*GIVEN RECORDS*.
▽

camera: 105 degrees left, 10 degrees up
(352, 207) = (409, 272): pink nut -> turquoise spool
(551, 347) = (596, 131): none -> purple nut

△
▽

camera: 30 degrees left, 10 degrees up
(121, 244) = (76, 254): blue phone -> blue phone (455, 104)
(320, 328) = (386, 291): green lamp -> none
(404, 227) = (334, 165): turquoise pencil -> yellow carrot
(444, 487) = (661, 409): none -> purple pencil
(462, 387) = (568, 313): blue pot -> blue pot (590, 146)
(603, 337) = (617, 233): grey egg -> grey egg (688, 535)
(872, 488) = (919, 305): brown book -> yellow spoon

△
▽

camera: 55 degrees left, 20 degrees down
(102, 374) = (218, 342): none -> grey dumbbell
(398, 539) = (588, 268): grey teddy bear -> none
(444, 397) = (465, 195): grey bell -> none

△

*YOUR TASK*. Filtering the entries above by the word "camera", copy each line that matches.

*RESPONSE TO THIS EXERCISE*.
camera: 105 degrees left, 10 degrees up
camera: 30 degrees left, 10 degrees up
camera: 55 degrees left, 20 degrees down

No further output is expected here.